### What is expected
Could you write out, exactly and with no pictures, every line from the one containing "now: reel of thread in pink" through the last line of the entries?

• • • • •

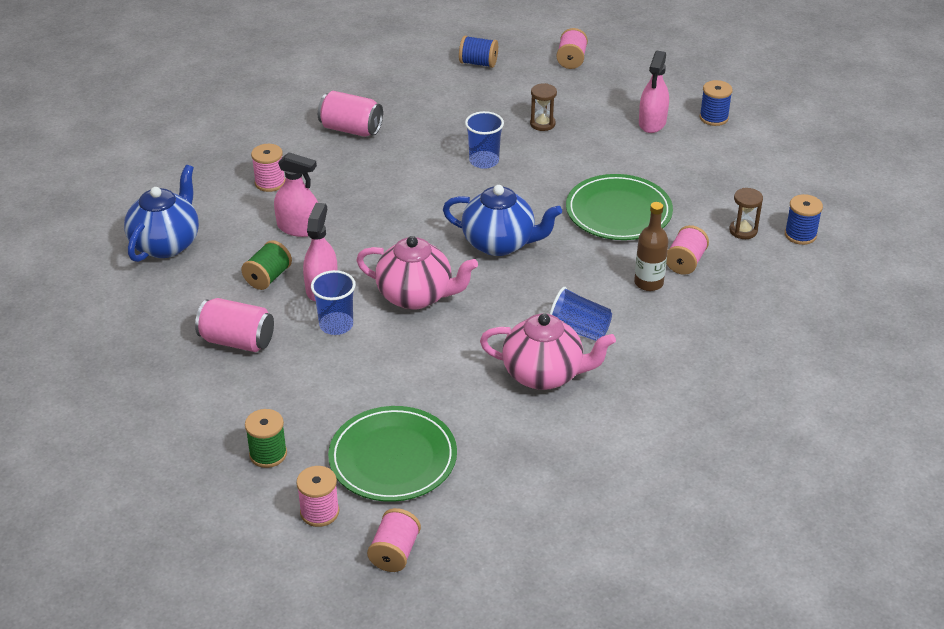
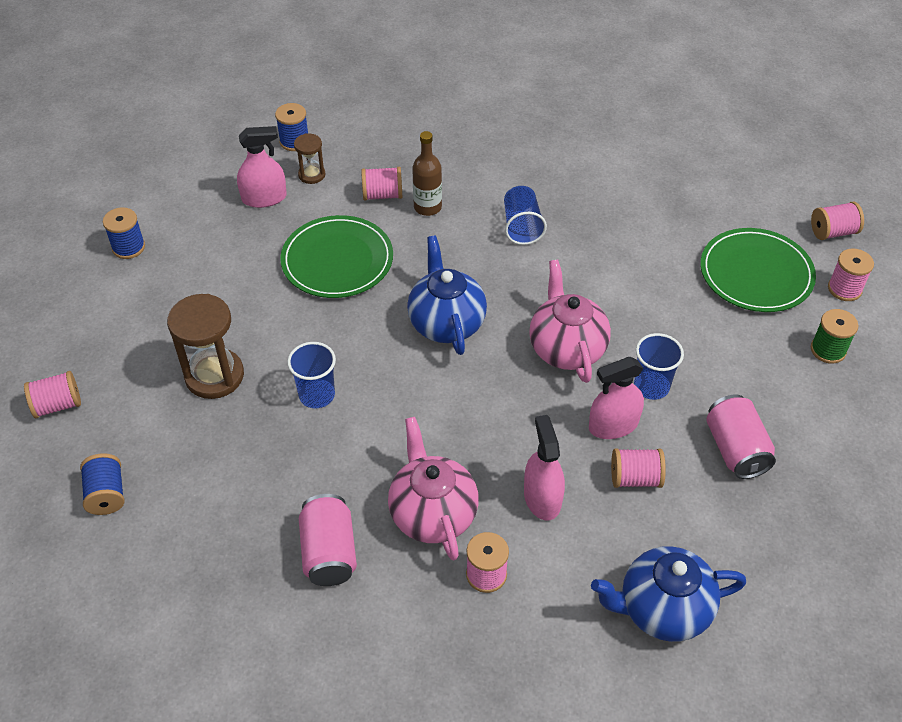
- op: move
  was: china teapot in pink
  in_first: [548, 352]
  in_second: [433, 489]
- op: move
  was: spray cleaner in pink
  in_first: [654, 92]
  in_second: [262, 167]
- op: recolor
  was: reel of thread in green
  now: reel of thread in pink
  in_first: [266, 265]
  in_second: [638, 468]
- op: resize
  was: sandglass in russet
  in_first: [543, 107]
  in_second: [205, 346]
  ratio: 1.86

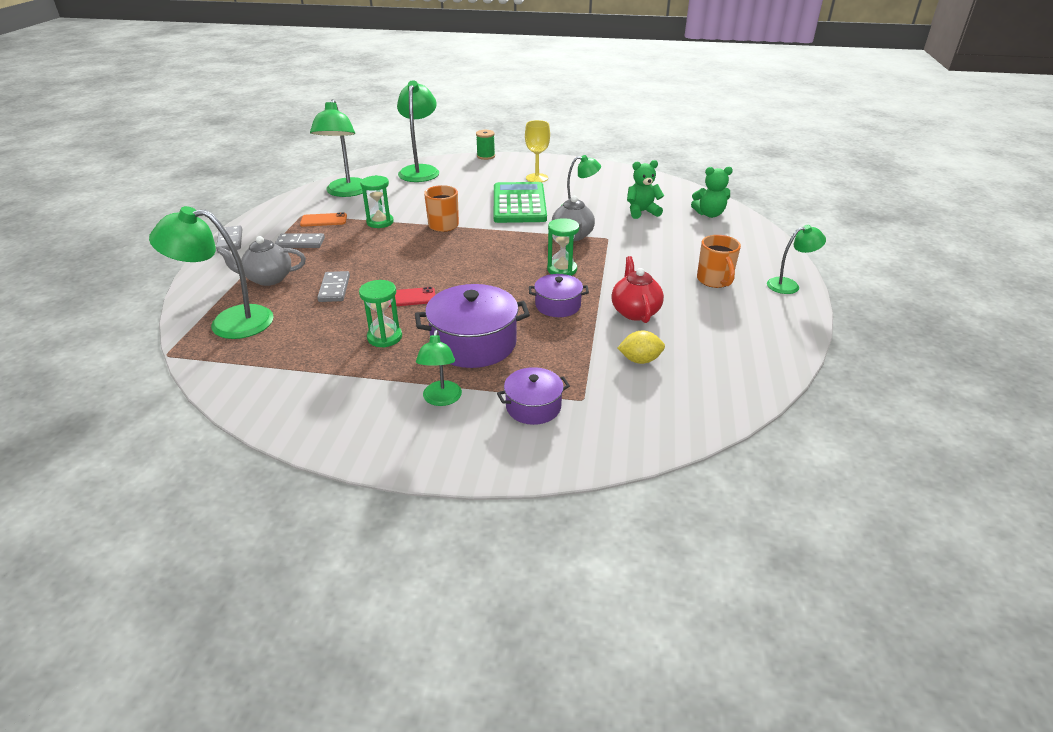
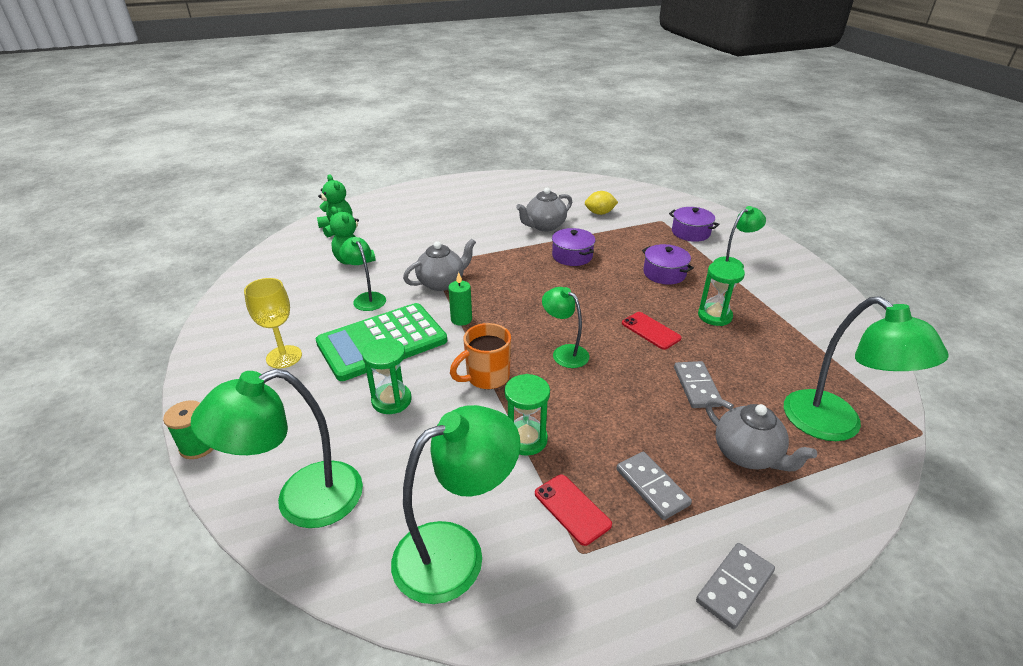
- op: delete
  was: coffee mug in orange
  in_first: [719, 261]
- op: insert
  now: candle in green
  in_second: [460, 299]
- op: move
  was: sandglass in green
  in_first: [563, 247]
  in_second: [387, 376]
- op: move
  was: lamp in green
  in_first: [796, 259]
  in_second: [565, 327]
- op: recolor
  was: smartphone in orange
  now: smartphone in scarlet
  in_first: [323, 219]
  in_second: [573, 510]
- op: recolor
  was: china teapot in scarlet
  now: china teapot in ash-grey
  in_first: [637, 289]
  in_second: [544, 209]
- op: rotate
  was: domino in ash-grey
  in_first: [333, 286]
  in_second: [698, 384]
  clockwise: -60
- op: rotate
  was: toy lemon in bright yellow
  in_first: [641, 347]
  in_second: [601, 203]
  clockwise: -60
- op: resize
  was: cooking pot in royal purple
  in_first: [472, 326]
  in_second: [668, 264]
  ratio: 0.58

• • • • •

### Written answer
  now: reel of thread in pink
  in_first: [266, 265]
  in_second: [638, 468]
- op: resize
  was: sandglass in russet
  in_first: [543, 107]
  in_second: [205, 346]
  ratio: 1.86

- op: delete
  was: coffee mug in orange
  in_first: [719, 261]
- op: insert
  now: candle in green
  in_second: [460, 299]
- op: move
  was: sandglass in green
  in_first: [563, 247]
  in_second: [387, 376]
- op: move
  was: lamp in green
  in_first: [796, 259]
  in_second: [565, 327]
- op: recolor
  was: smartphone in orange
  now: smartphone in scarlet
  in_first: [323, 219]
  in_second: [573, 510]
- op: recolor
  was: china teapot in scarlet
  now: china teapot in ash-grey
  in_first: [637, 289]
  in_second: [544, 209]
- op: rotate
  was: domino in ash-grey
  in_first: [333, 286]
  in_second: [698, 384]
  clockwise: -60
- op: rotate
  was: toy lemon in bright yellow
  in_first: [641, 347]
  in_second: [601, 203]
  clockwise: -60
- op: resize
  was: cooking pot in royal purple
  in_first: [472, 326]
  in_second: [668, 264]
  ratio: 0.58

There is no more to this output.